| What to work on |
The material below must be retyped in full, with every line kept exactly as it is.

(Data Opens)

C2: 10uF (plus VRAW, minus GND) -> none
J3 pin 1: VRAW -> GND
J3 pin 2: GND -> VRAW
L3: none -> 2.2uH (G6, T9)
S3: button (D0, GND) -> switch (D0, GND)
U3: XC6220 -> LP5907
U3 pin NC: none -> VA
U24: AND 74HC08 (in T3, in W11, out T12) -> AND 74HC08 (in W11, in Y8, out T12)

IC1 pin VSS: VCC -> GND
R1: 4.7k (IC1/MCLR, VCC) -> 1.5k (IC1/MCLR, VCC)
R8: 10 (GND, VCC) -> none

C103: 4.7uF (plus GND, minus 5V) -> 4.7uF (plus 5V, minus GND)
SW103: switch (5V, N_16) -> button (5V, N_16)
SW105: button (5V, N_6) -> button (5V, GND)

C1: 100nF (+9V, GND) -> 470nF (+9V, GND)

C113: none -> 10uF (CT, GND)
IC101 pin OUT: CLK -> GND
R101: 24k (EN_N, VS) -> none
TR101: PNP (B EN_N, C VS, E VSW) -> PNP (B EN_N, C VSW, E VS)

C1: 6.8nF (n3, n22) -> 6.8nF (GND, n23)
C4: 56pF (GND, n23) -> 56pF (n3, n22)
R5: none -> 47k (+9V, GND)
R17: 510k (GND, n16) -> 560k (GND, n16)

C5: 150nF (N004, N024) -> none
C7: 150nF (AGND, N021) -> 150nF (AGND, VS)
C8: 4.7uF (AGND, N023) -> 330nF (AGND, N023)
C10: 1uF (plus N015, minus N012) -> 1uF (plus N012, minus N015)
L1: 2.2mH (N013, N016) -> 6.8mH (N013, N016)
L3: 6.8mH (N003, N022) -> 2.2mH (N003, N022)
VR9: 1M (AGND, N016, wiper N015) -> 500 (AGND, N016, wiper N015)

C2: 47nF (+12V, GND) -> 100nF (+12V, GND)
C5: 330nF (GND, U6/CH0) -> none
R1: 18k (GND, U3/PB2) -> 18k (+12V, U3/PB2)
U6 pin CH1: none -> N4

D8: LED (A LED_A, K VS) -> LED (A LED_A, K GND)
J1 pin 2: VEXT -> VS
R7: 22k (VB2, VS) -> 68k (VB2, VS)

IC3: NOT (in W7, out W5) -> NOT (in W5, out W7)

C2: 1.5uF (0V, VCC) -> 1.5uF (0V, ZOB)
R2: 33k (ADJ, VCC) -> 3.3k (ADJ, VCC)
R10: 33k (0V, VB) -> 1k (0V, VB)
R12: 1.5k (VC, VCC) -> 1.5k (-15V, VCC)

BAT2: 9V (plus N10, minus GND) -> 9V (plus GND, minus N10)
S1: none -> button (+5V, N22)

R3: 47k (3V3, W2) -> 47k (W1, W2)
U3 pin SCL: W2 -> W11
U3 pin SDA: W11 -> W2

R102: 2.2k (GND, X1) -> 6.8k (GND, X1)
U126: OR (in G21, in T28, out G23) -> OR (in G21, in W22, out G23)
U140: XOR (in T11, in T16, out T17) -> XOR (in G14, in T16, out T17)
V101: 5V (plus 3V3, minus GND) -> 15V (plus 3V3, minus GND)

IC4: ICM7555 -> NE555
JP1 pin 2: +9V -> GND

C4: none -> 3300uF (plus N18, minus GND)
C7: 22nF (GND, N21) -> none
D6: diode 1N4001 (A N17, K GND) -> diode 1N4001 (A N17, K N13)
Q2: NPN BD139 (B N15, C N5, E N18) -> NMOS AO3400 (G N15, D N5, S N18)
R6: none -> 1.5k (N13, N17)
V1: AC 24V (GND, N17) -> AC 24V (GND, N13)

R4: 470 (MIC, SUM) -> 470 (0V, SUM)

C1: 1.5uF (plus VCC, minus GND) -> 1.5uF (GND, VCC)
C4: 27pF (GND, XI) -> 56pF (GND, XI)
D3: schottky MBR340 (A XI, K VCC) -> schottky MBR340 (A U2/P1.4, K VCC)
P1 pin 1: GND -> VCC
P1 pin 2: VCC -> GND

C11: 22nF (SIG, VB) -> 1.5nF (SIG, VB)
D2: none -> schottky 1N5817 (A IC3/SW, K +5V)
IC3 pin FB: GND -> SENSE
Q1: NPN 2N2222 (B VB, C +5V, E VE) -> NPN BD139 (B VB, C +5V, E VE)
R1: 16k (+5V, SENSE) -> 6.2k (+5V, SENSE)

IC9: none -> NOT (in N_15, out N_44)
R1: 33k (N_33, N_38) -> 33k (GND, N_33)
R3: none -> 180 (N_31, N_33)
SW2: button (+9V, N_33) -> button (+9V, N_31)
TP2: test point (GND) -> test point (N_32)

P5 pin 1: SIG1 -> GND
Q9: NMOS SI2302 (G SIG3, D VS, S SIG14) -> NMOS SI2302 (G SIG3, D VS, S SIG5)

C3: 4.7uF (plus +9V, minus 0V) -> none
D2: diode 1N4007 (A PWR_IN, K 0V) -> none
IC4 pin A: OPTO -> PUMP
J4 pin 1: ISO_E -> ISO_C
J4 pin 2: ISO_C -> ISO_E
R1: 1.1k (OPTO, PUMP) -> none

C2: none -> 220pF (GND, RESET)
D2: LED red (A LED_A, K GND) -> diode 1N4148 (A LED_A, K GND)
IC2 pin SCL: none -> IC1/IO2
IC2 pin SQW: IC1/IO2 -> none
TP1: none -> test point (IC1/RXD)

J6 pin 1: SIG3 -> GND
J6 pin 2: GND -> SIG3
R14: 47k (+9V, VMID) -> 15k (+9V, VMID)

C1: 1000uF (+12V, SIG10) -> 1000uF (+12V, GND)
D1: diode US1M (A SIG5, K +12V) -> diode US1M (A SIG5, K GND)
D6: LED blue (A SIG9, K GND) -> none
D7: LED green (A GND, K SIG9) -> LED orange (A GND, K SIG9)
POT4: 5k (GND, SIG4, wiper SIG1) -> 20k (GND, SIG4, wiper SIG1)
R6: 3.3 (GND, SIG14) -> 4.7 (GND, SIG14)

(Data Closes)

| Exercise output |
C2: 10uF (plus VRAW, minus GND) -> none
J3 pin 1: VRAW -> GND
J3 pin 2: GND -> VRAW
L3: none -> 2.2uH (G6, T9)
S3: button (D0, GND) -> switch (D0, GND)
U3: XC6220 -> LP5907
U3 pin NC: none -> VA
U24: AND 74HC08 (in T3, in W11, out T12) -> AND 74HC08 (in W11, in Y8, out T12)

IC1 pin VSS: VCC -> GND
R1: 4.7k (IC1/MCLR, VCC) -> 1.5k (IC1/MCLR, VCC)
R8: 10 (GND, VCC) -> none

C103: 4.7uF (plus GND, minus 5V) -> 4.7uF (plus 5V, minus GND)
SW103: switch (5V, N_16) -> button (5V, N_16)
SW105: button (5V, N_6) -> button (5V, GND)

C1: 100nF (+9V, GND) -> 470nF (+9V, GND)

C113: none -> 10uF (CT, GND)
IC101 pin OUT: CLK -> GND
R101: 24k (EN_N, VS) -> none
TR101: PNP (B EN_N, C VS, E VSW) -> PNP (B EN_N, C VSW, E VS)

C1: 6.8nF (n3, n22) -> 6.8nF (GND, n23)
C4: 56pF (GND, n23) -> 56pF (n3, n22)
R5: none -> 47k (+9V, GND)
R17: 510k (GND, n16) -> 560k (GND, n16)

C5: 150nF (N004, N024) -> none
C7: 150nF (AGND, N021) -> 150nF (AGND, VS)
C8: 4.7uF (AGND, N023) -> 330nF (AGND, N023)
C10: 1uF (plus N015, minus N012) -> 1uF (plus N012, minus N015)
L1: 2.2mH (N013, N016) -> 6.8mH (N013, N016)
L3: 6.8mH (N003, N022) -> 2.2mH (N003, N022)
VR9: 1M (AGND, N016, wiper N015) -> 500 (AGND, N016, wiper N015)

C2: 47nF (+12V, GND) -> 100nF (+12V, GND)
C5: 330nF (GND, U6/CH0) -> none
R1: 18k (GND, U3/PB2) -> 18k (+12V, U3/PB2)
U6 pin CH1: none -> N4

D8: LED (A LED_A, K VS) -> LED (A LED_A, K GND)
J1 pin 2: VEXT -> VS
R7: 22k (VB2, VS) -> 68k (VB2, VS)

IC3: NOT (in W7, out W5) -> NOT (in W5, out W7)

C2: 1.5uF (0V, VCC) -> 1.5uF (0V, ZOB)
R2: 33k (ADJ, VCC) -> 3.3k (ADJ, VCC)
R10: 33k (0V, VB) -> 1k (0V, VB)
R12: 1.5k (VC, VCC) -> 1.5k (-15V, VCC)

BAT2: 9V (plus N10, minus GND) -> 9V (plus GND, minus N10)
S1: none -> button (+5V, N22)

R3: 47k (3V3, W2) -> 47k (W1, W2)
U3 pin SCL: W2 -> W11
U3 pin SDA: W11 -> W2

R102: 2.2k (GND, X1) -> 6.8k (GND, X1)
U126: OR (in G21, in T28, out G23) -> OR (in G21, in W22, out G23)
U140: XOR (in T11, in T16, out T17) -> XOR (in G14, in T16, out T17)
V101: 5V (plus 3V3, minus GND) -> 15V (plus 3V3, minus GND)

IC4: ICM7555 -> NE555
JP1 pin 2: +9V -> GND

C4: none -> 3300uF (plus N18, minus GND)
C7: 22nF (GND, N21) -> none
D6: diode 1N4001 (A N17, K GND) -> diode 1N4001 (A N17, K N13)
Q2: NPN BD139 (B N15, C N5, E N18) -> NMOS AO3400 (G N15, D N5, S N18)
R6: none -> 1.5k (N13, N17)
V1: AC 24V (GND, N17) -> AC 24V (GND, N13)

R4: 470 (MIC, SUM) -> 470 (0V, SUM)

C1: 1.5uF (plus VCC, minus GND) -> 1.5uF (GND, VCC)
C4: 27pF (GND, XI) -> 56pF (GND, XI)
D3: schottky MBR340 (A XI, K VCC) -> schottky MBR340 (A U2/P1.4, K VCC)
P1 pin 1: GND -> VCC
P1 pin 2: VCC -> GND

C11: 22nF (SIG, VB) -> 1.5nF (SIG, VB)
D2: none -> schottky 1N5817 (A IC3/SW, K +5V)
IC3 pin FB: GND -> SENSE
Q1: NPN 2N2222 (B VB, C +5V, E VE) -> NPN BD139 (B VB, C +5V, E VE)
R1: 16k (+5V, SENSE) -> 6.2k (+5V, SENSE)

IC9: none -> NOT (in N_15, out N_44)
R1: 33k (N_33, N_38) -> 33k (GND, N_33)
R3: none -> 180 (N_31, N_33)
SW2: button (+9V, N_33) -> button (+9V, N_31)
TP2: test point (GND) -> test point (N_32)

P5 pin 1: SIG1 -> GND
Q9: NMOS SI2302 (G SIG3, D VS, S SIG14) -> NMOS SI2302 (G SIG3, D VS, S SIG5)

C3: 4.7uF (plus +9V, minus 0V) -> none
D2: diode 1N4007 (A PWR_IN, K 0V) -> none
IC4 pin A: OPTO -> PUMP
J4 pin 1: ISO_E -> ISO_C
J4 pin 2: ISO_C -> ISO_E
R1: 1.1k (OPTO, PUMP) -> none

C2: none -> 220pF (GND, RESET)
D2: LED red (A LED_A, K GND) -> diode 1N4148 (A LED_A, K GND)
IC2 pin SCL: none -> IC1/IO2
IC2 pin SQW: IC1/IO2 -> none
TP1: none -> test point (IC1/RXD)

J6 pin 1: SIG3 -> GND
J6 pin 2: GND -> SIG3
R14: 47k (+9V, VMID) -> 15k (+9V, VMID)

C1: 1000uF (+12V, SIG10) -> 1000uF (+12V, GND)
D1: diode US1M (A SIG5, K +12V) -> diode US1M (A SIG5, K GND)
D6: LED blue (A SIG9, K GND) -> none
D7: LED green (A GND, K SIG9) -> LED orange (A GND, K SIG9)
POT4: 5k (GND, SIG4, wiper SIG1) -> 20k (GND, SIG4, wiper SIG1)
R6: 3.3 (GND, SIG14) -> 4.7 (GND, SIG14)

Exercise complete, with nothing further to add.